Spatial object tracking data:
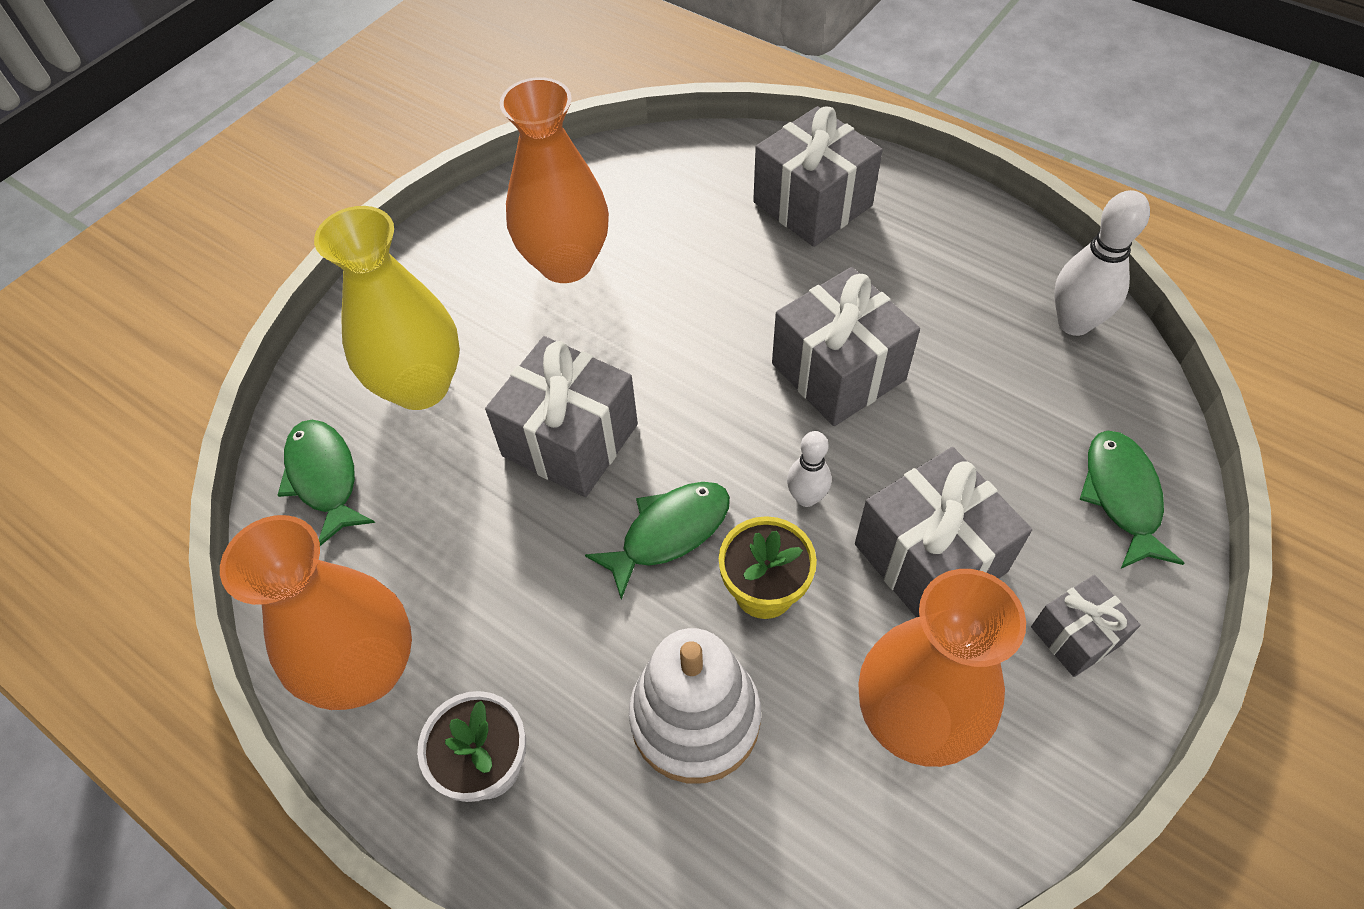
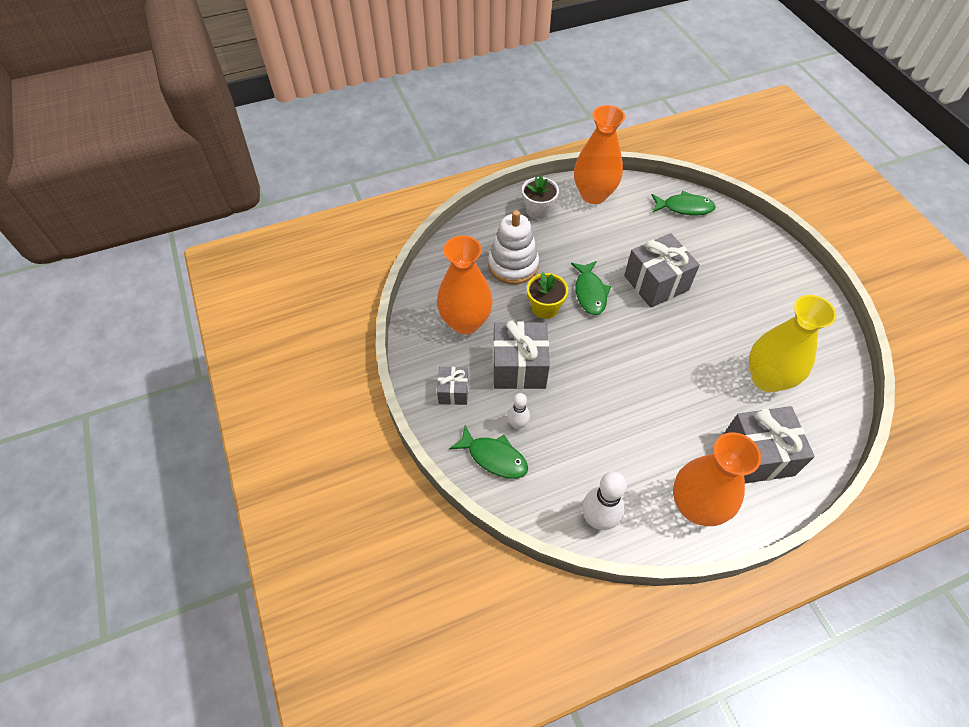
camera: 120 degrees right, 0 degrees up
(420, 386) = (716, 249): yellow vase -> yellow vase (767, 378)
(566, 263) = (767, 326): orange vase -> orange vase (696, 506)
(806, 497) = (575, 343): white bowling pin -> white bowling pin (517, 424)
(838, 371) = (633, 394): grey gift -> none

> [PROBLEM TO WORK ON]: Only the number is wanted: count the lines of the records that hold the word "vase".

> [TASK RESPONSE]: 2